▶ **What the task requires**
Go through the entries below and print each one exactly, leaving out pictures.

[Image sets with object changes]
━━━━━━━━━━
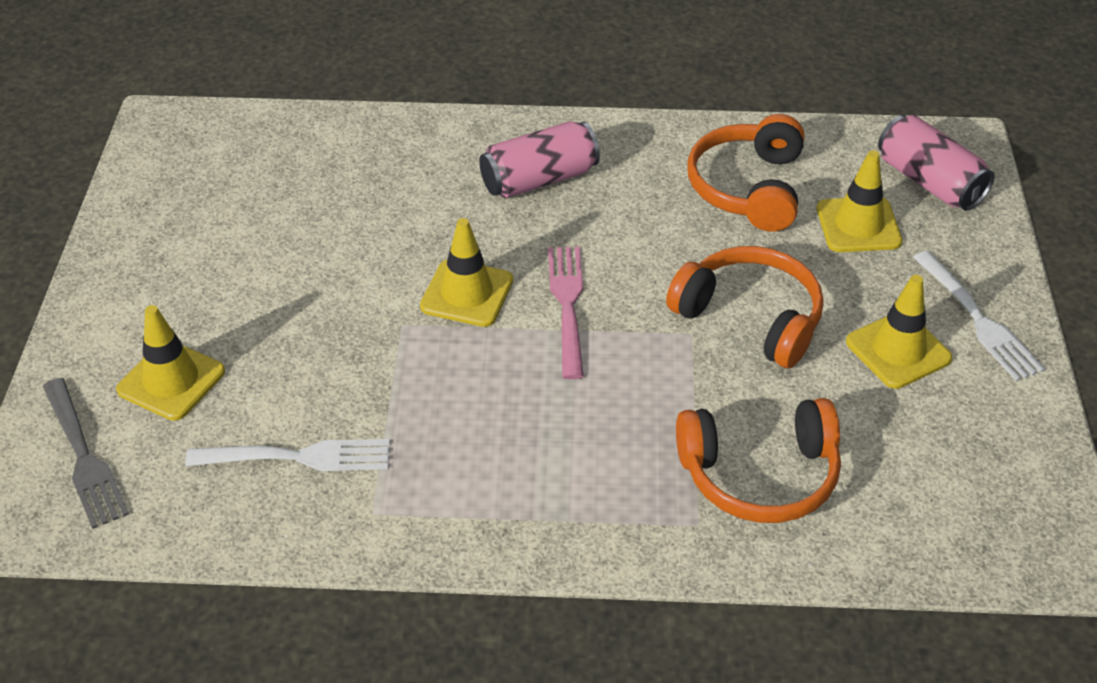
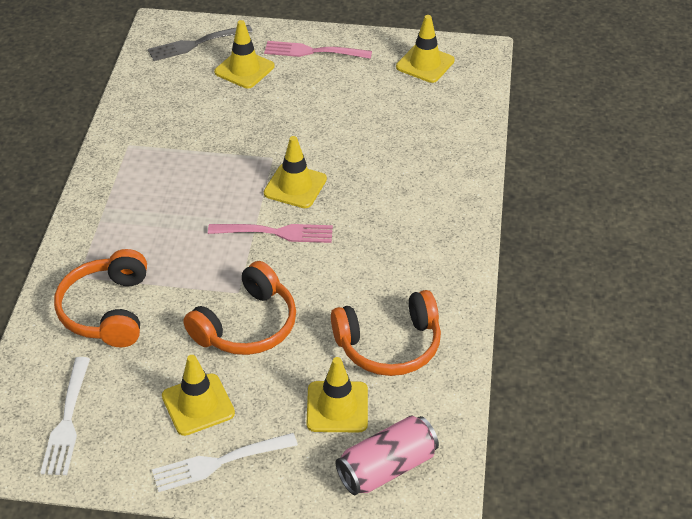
camera: 95 degrees right, 0 degrees up
white fork [185,439,390,471] -> white fork moved to [40,357,90,475]
pink can [479,121,600,198] -> none
orange headphones [687,114,804,232] -> orange headphones turned 150 degrees clockwise [331,290,441,376]
none -> pink fork [264,41,372,59]
none -> yellow traffic cone [396,15,455,83]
━━━━━━━━━━
▶ **Answer to the exercise**
camera: 95 degrees right, 0 degrees up
white fork [185,439,390,471] -> white fork moved to [40,357,90,475]
pink can [479,121,600,198] -> none
orange headphones [687,114,804,232] -> orange headphones turned 150 degrees clockwise [331,290,441,376]
none -> pink fork [264,41,372,59]
none -> yellow traffic cone [396,15,455,83]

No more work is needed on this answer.